▶ _Data shown_:

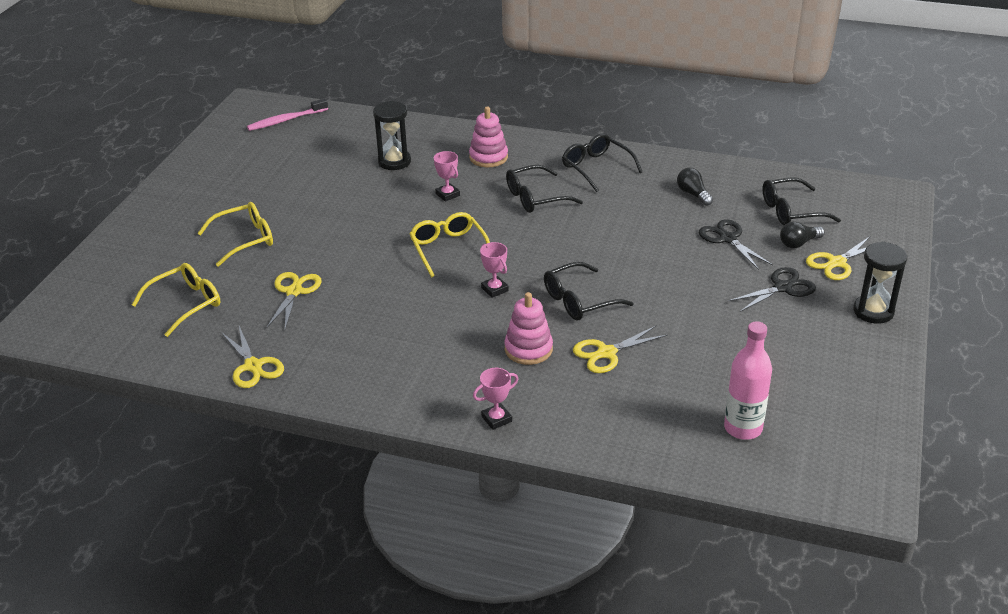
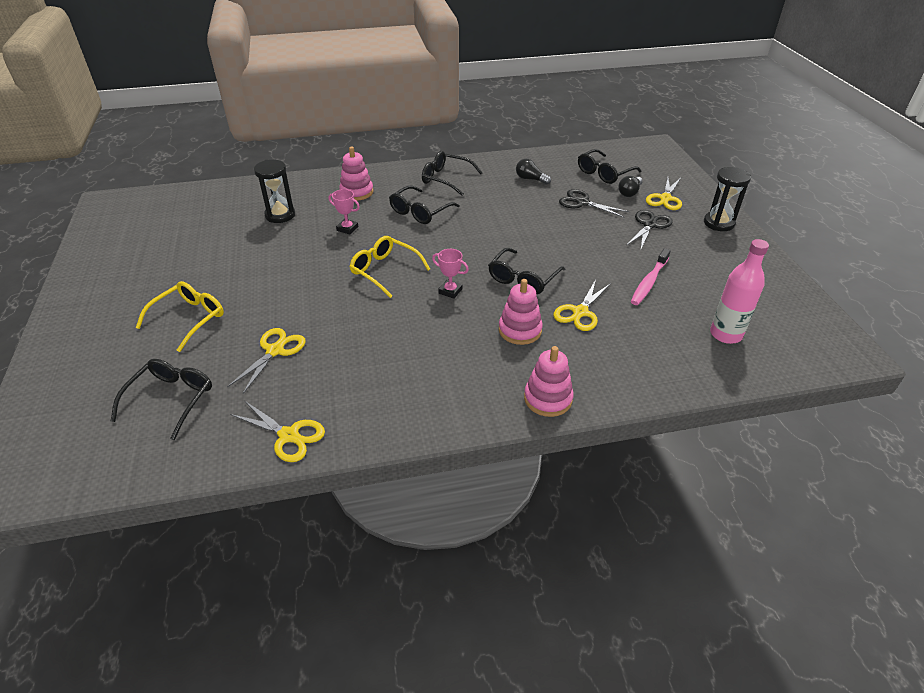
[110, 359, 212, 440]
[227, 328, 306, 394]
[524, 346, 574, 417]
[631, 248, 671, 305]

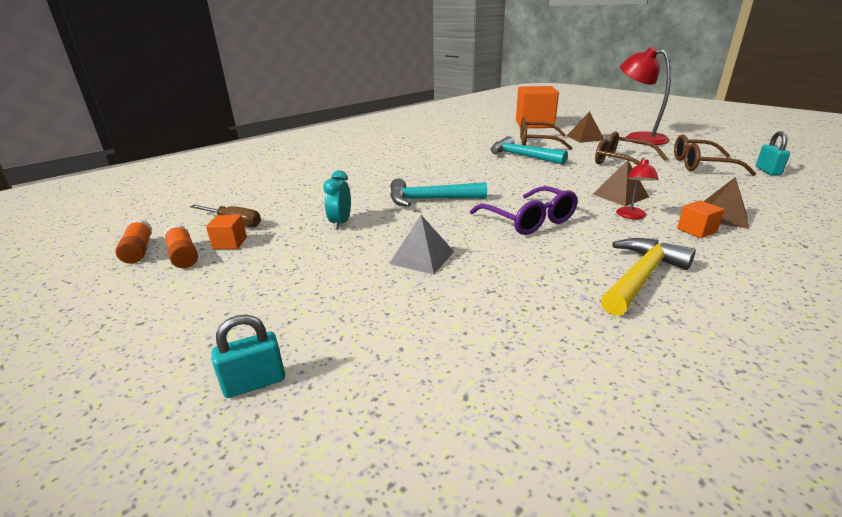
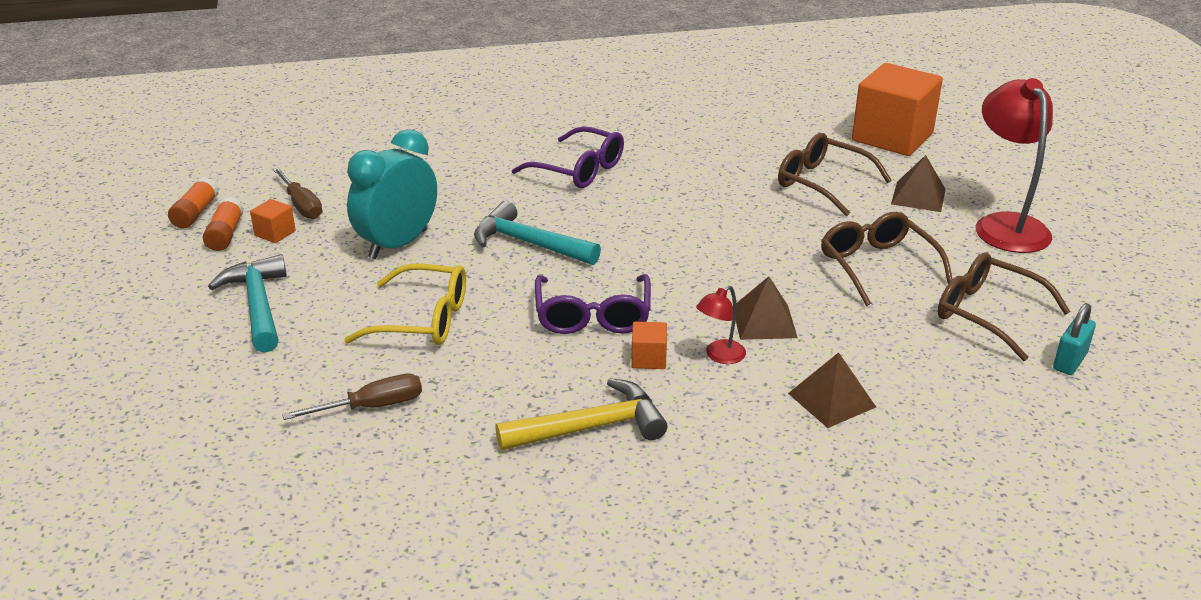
[208, 254, 287, 353]
[282, 373, 422, 420]
[344, 263, 466, 345]
[347, 129, 437, 259]
[512, 126, 624, 188]
[631, 322, 667, 369]
[211, 315, 285, 398] (first image)

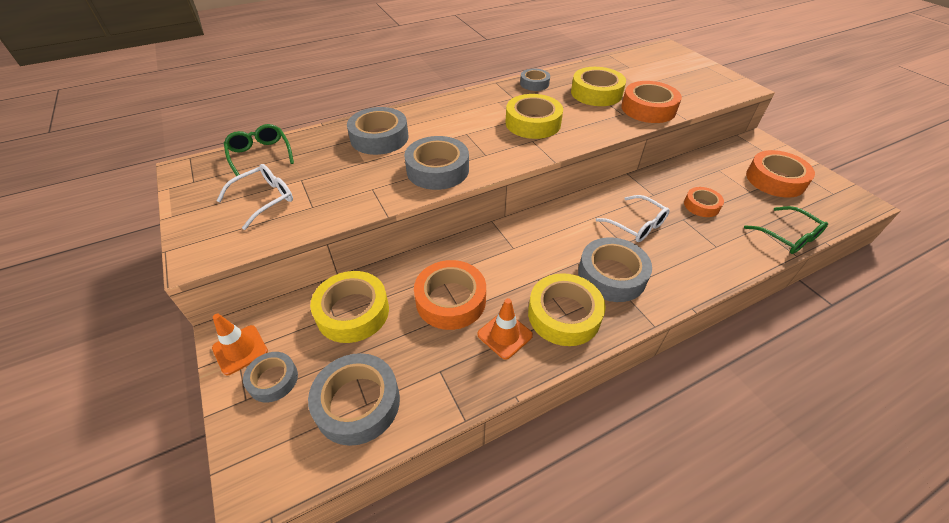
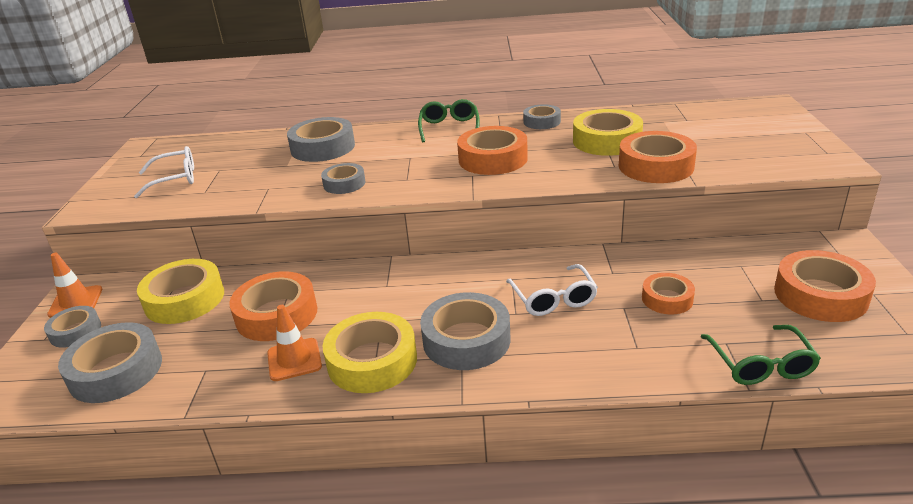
[321, 163, 365, 194]
[418, 99, 480, 142]
[457, 126, 528, 175]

▶ _Task statement_:
Pictures are to be omitted from the copy. Reproduce exactly, and only, the lines from the one containing "[631, 248, 671, 305]" to the end of the listing above.

▶ _Finished exercise_:
[631, 248, 671, 305]

[208, 254, 287, 353]
[282, 373, 422, 420]
[344, 263, 466, 345]
[347, 129, 437, 259]
[512, 126, 624, 188]
[631, 322, 667, 369]
[211, 315, 285, 398] (first image)

[321, 163, 365, 194]
[418, 99, 480, 142]
[457, 126, 528, 175]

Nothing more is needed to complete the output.